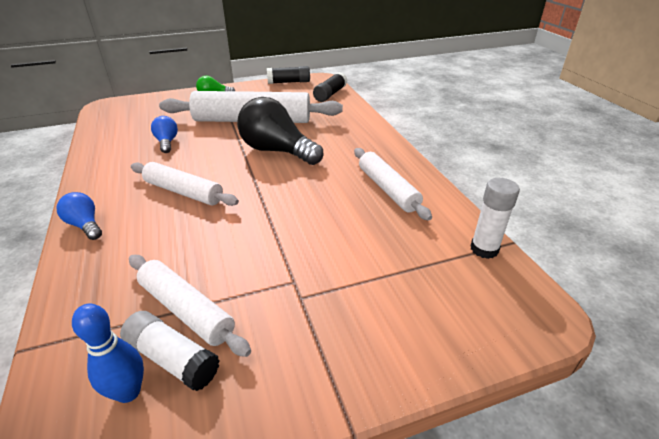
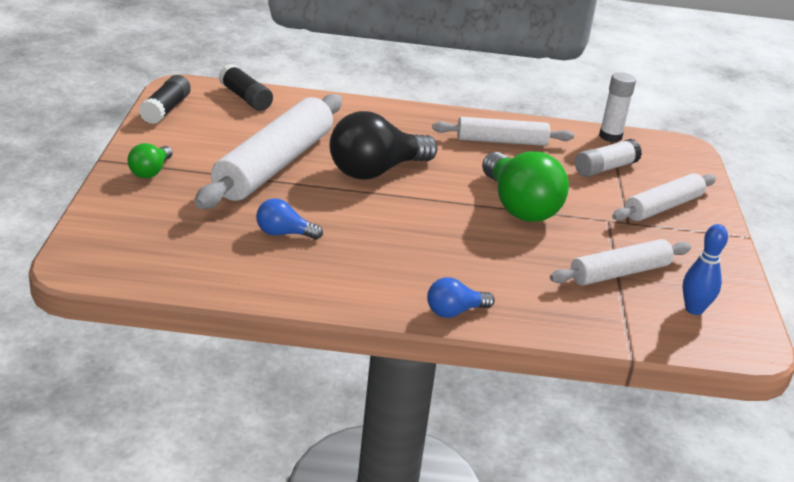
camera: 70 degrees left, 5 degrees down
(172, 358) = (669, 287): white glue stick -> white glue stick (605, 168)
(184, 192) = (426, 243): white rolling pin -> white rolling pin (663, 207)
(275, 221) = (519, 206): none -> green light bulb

→ **WHAT YOU ARE ASKED TO DO**
Please copy out every line in the listing that has the string "white".

→ **SOLUTION BELOW**
(172, 358) = (669, 287): white glue stick -> white glue stick (605, 168)
(184, 192) = (426, 243): white rolling pin -> white rolling pin (663, 207)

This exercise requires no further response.